## [YOUR ASSIGNMENT]
If a line of the listing contains the string "arrow", return that line.

## [DATASET RECORDS]
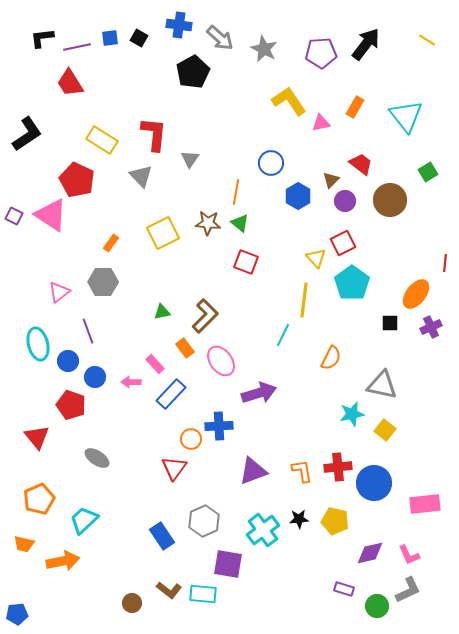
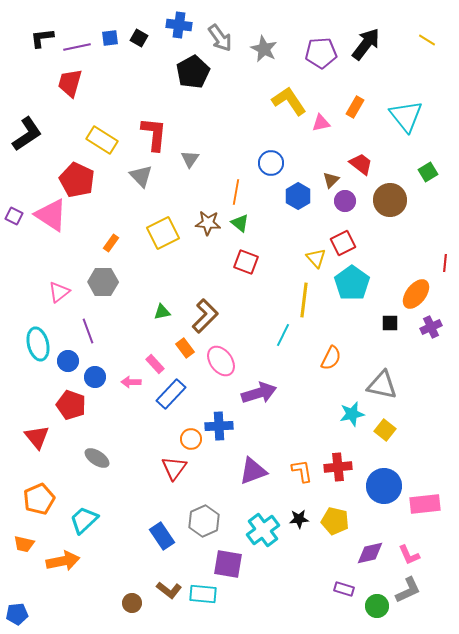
gray arrow at (220, 38): rotated 12 degrees clockwise
red trapezoid at (70, 83): rotated 48 degrees clockwise
blue circle at (374, 483): moved 10 px right, 3 px down
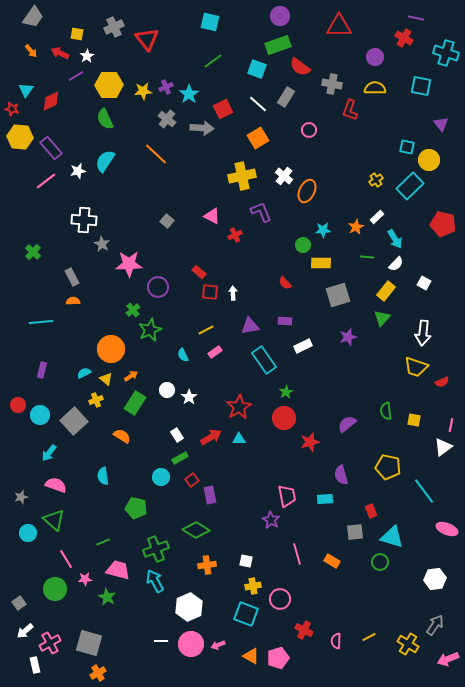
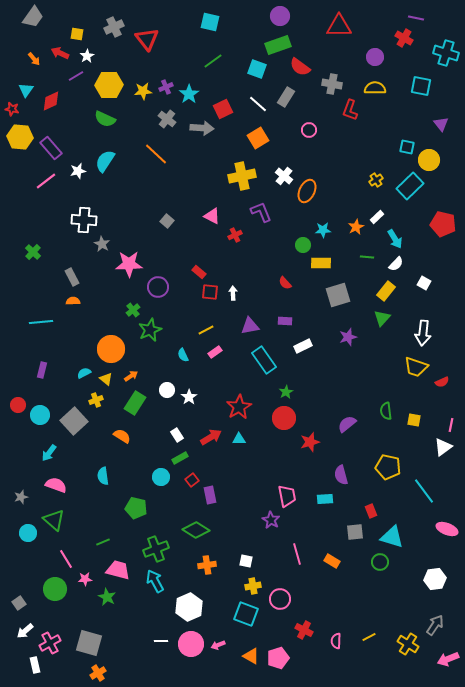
orange arrow at (31, 51): moved 3 px right, 8 px down
green semicircle at (105, 119): rotated 40 degrees counterclockwise
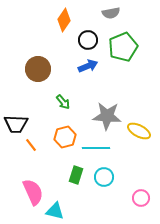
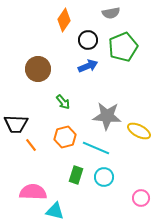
cyan line: rotated 24 degrees clockwise
pink semicircle: rotated 64 degrees counterclockwise
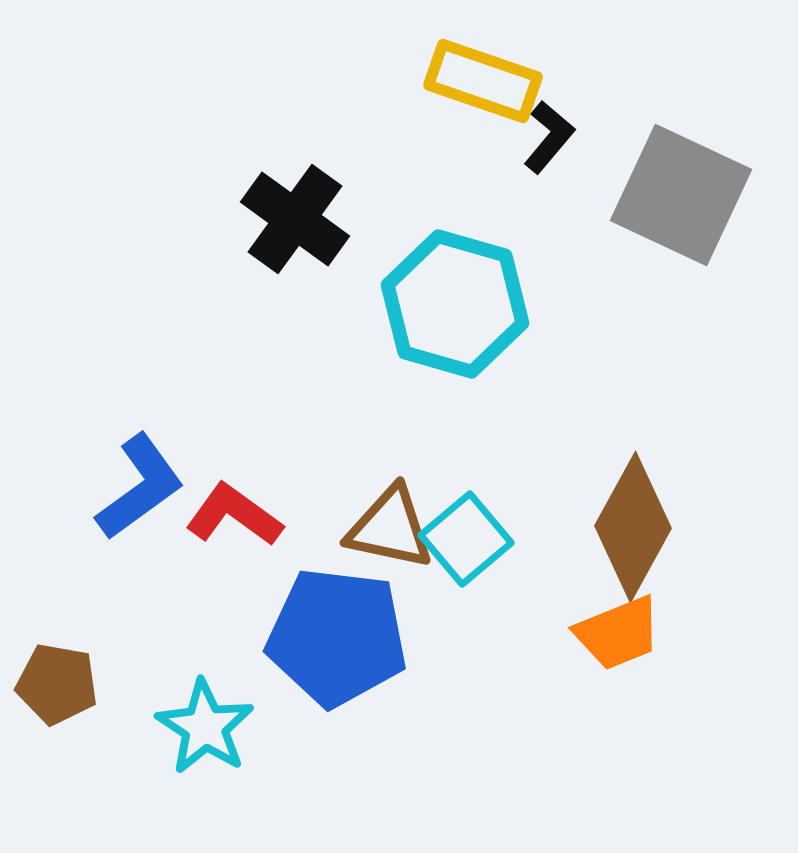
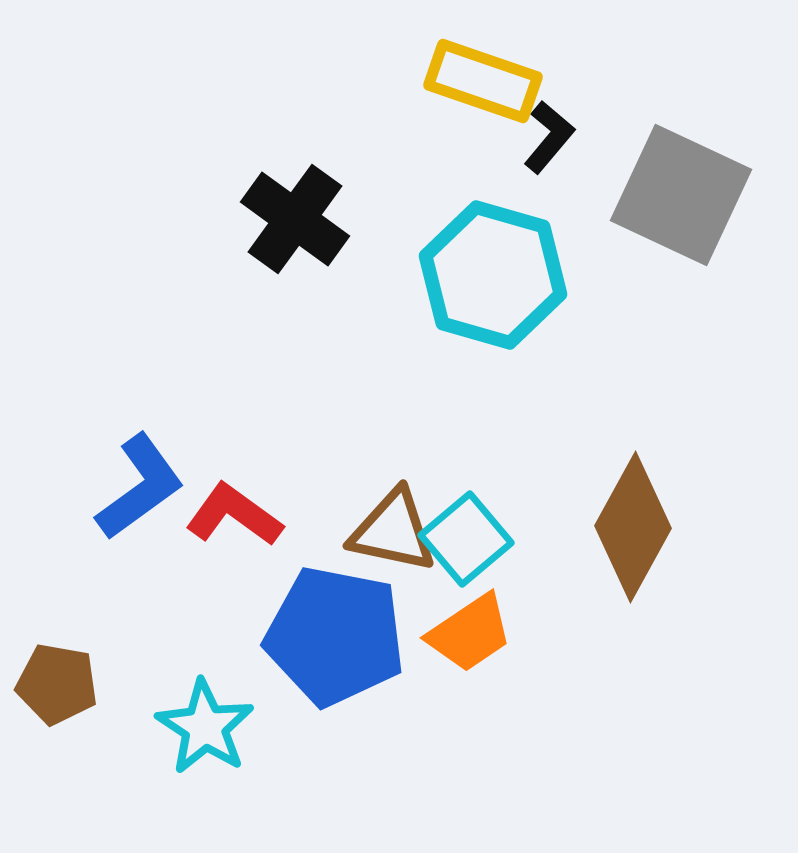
cyan hexagon: moved 38 px right, 29 px up
brown triangle: moved 3 px right, 3 px down
orange trapezoid: moved 148 px left; rotated 12 degrees counterclockwise
blue pentagon: moved 2 px left, 1 px up; rotated 4 degrees clockwise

## [OUTPUT OF THE TASK]
gray arrow at (220, 38): rotated 12 degrees clockwise
orange arrow at (31, 51): moved 3 px right, 8 px down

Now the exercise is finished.